RECORDED INFORMATION:
= Beginning of Section =

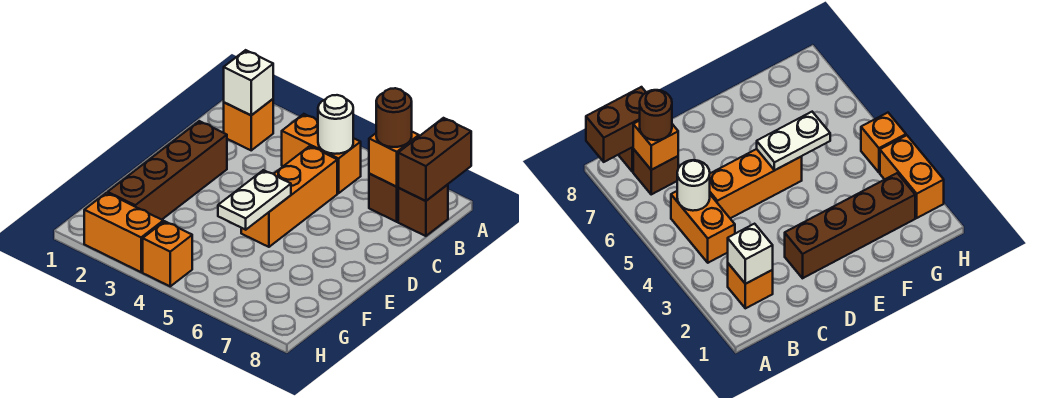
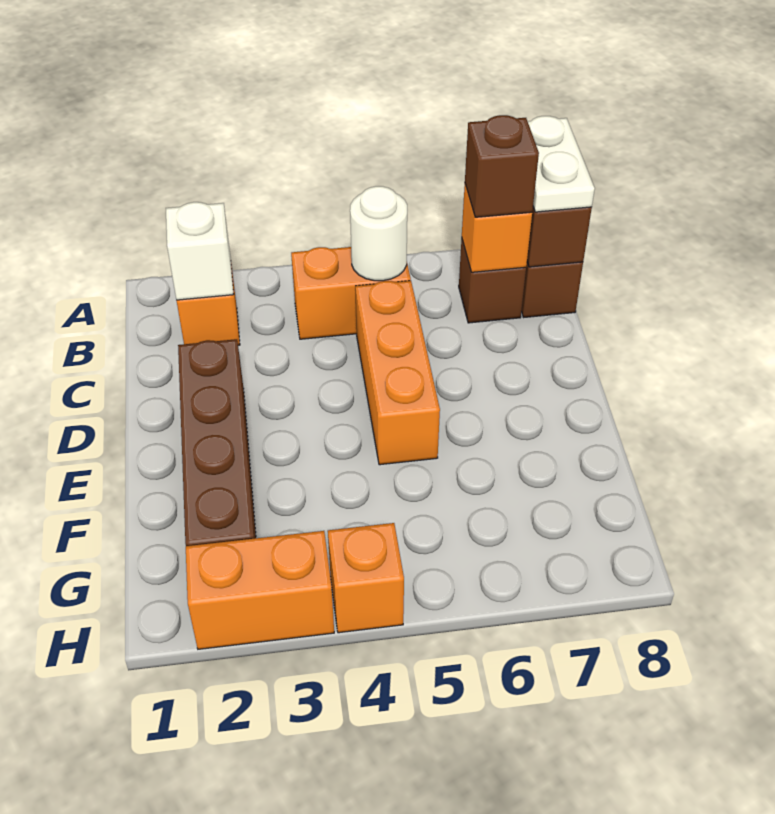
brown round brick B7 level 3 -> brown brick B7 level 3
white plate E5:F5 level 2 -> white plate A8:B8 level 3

= End of Section =
= Beginning of Section =

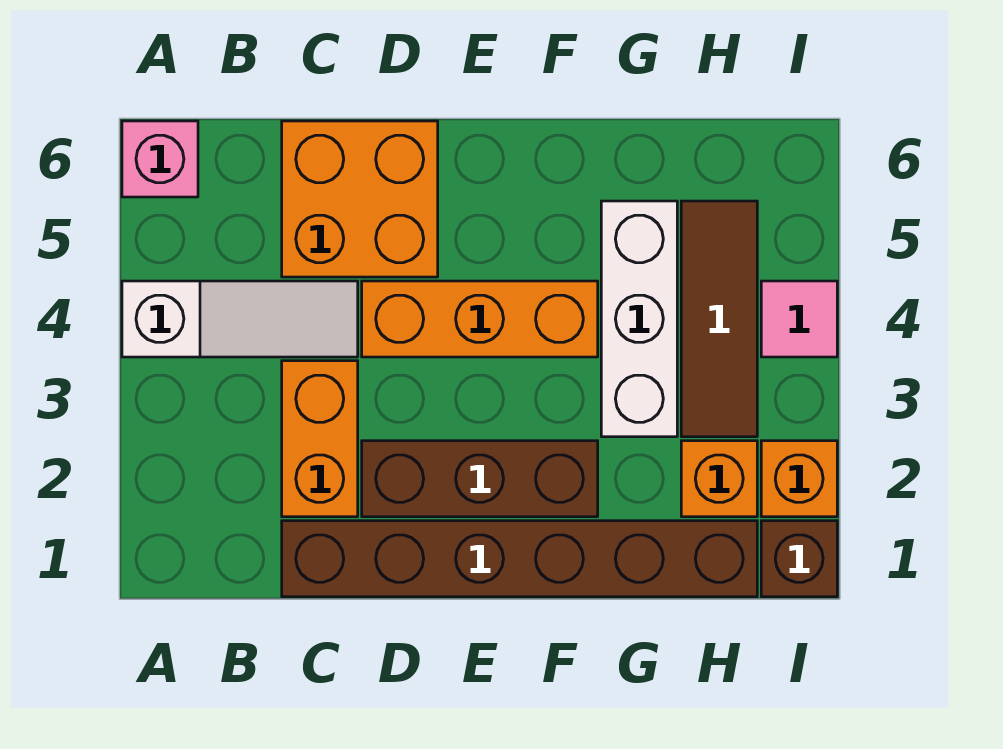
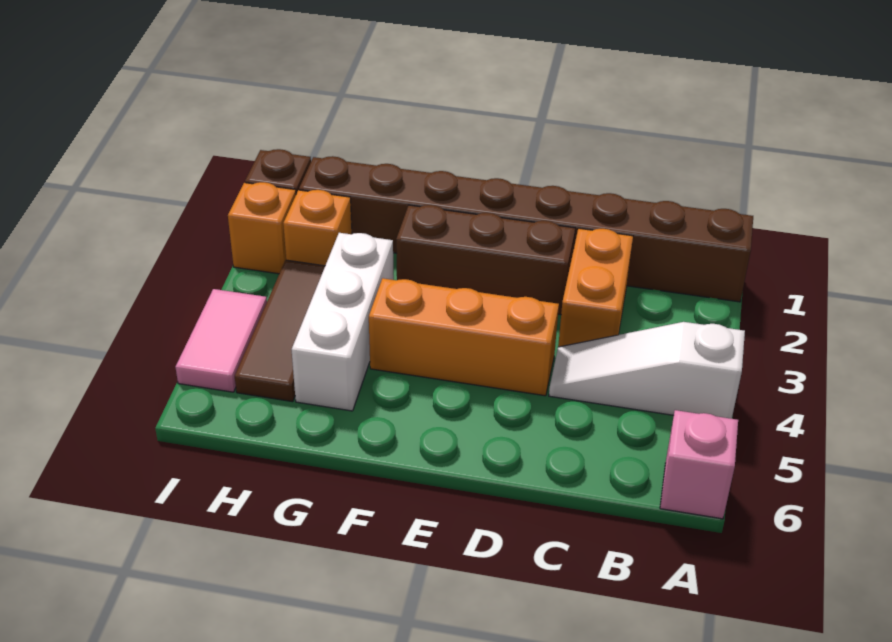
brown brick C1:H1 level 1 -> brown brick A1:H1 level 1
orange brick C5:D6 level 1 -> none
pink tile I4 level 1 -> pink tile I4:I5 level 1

= End of Section =
= Beginning of Section =

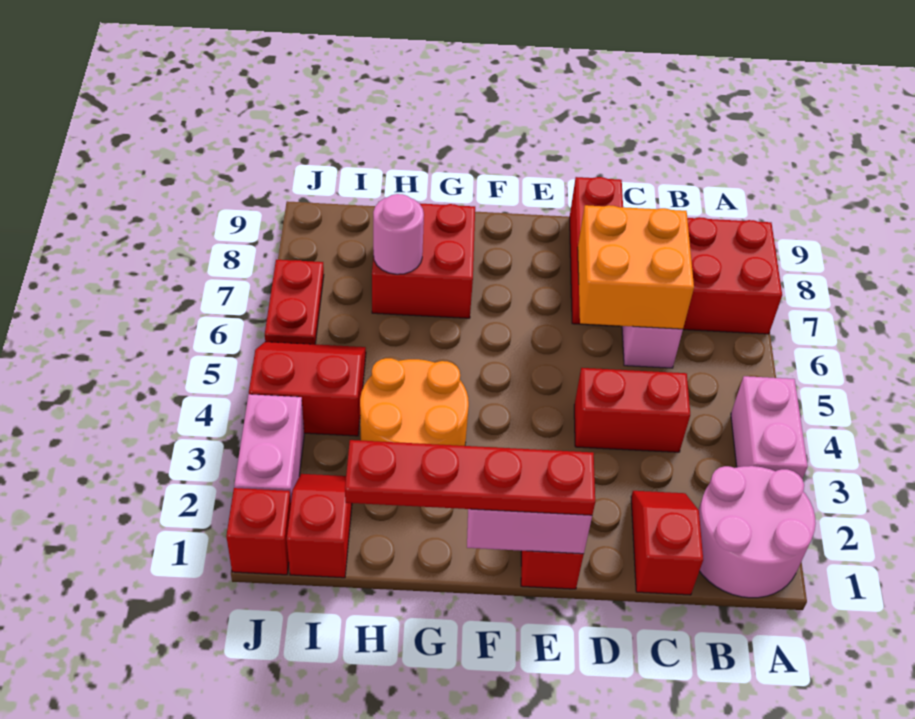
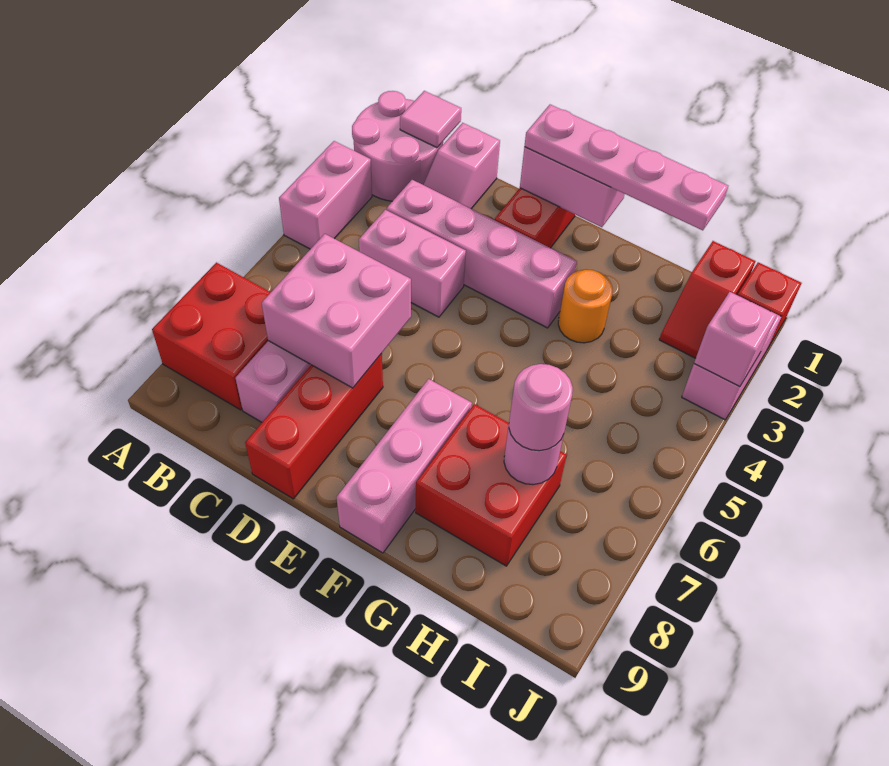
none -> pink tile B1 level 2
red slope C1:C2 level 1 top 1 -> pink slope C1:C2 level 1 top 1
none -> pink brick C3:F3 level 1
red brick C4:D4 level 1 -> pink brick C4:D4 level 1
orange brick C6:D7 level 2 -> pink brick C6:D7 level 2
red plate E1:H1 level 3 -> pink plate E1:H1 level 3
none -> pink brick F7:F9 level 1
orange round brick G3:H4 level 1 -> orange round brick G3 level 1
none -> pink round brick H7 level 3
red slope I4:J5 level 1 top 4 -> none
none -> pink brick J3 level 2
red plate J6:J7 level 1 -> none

= End of Section =

Restate word for word the lines of the data above, starting at the line containing "brown round brick" and ending at the line containing "white plate E5:F5", both included, and nothing more.

brown round brick B7 level 3 -> brown brick B7 level 3
white plate E5:F5 level 2 -> white plate A8:B8 level 3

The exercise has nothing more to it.